### Records for the exercise:
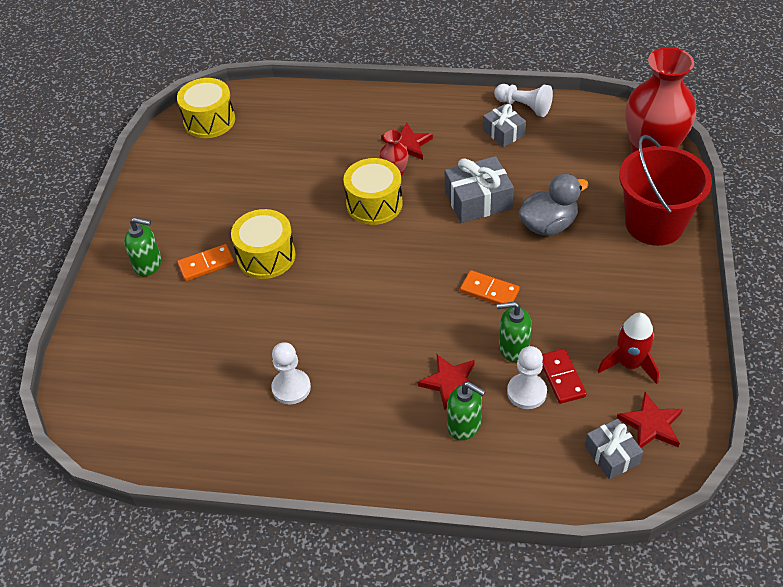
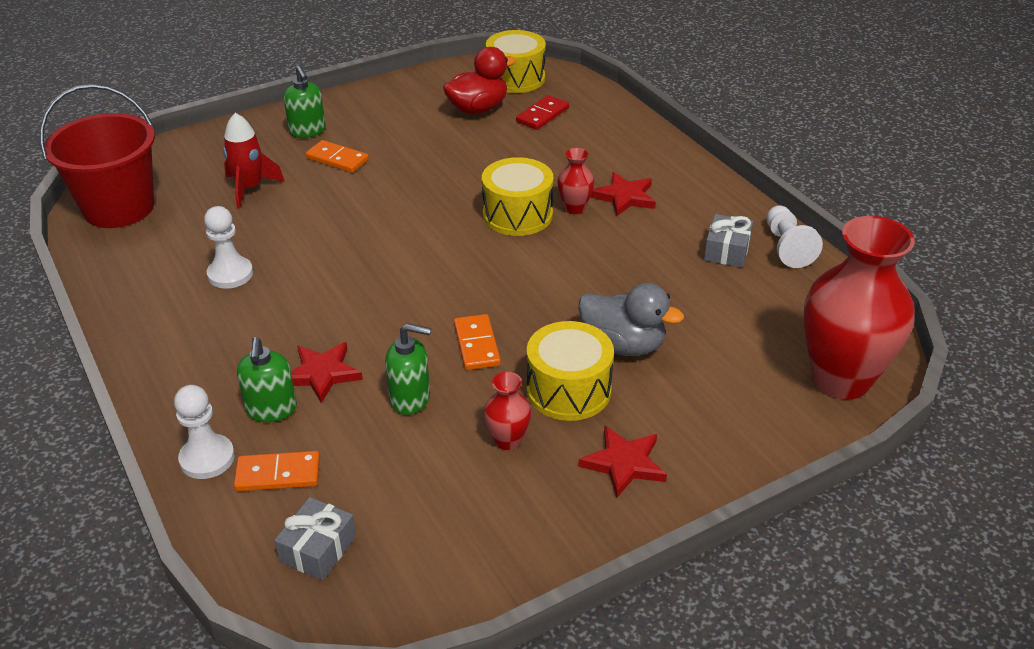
camera: 50 degrees right, 10 degrees down
(226, 159) = (478, 109): none -> red duck
(266, 256) = (380, 185): yellow drum -> yellow drum (568, 390)
(478, 200) = (601, 278): grey gift -> none
(513, 348) = (410, 399): green soap dispenser -> green soap dispenser turned 135 degrees clockwise
(526, 392) = (355, 437): white pawn -> white pawn (207, 458)
(530, 448) = (278, 474): none -> orange domino
(561, 377) = (400, 456): red domino -> red domino (542, 115)
(588, 320) = (507, 440): none -> red vase
(629, 364) = (471, 506): red rocket -> red rocket (250, 188)
(651, 424) = (392, 566): red star -> red star (624, 463)
(654, 224) = (724, 432): red bucket -> red bucket (119, 208)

### Assigned task:
Referring to the material above, set down exactly the lines between the line with "(478, 200) = (601, 278): grey gift -> none" and the line with "(530, 448) = (278, 474): none", inclusive, and no other lines.

### Task output:
(478, 200) = (601, 278): grey gift -> none
(513, 348) = (410, 399): green soap dispenser -> green soap dispenser turned 135 degrees clockwise
(526, 392) = (355, 437): white pawn -> white pawn (207, 458)
(530, 448) = (278, 474): none -> orange domino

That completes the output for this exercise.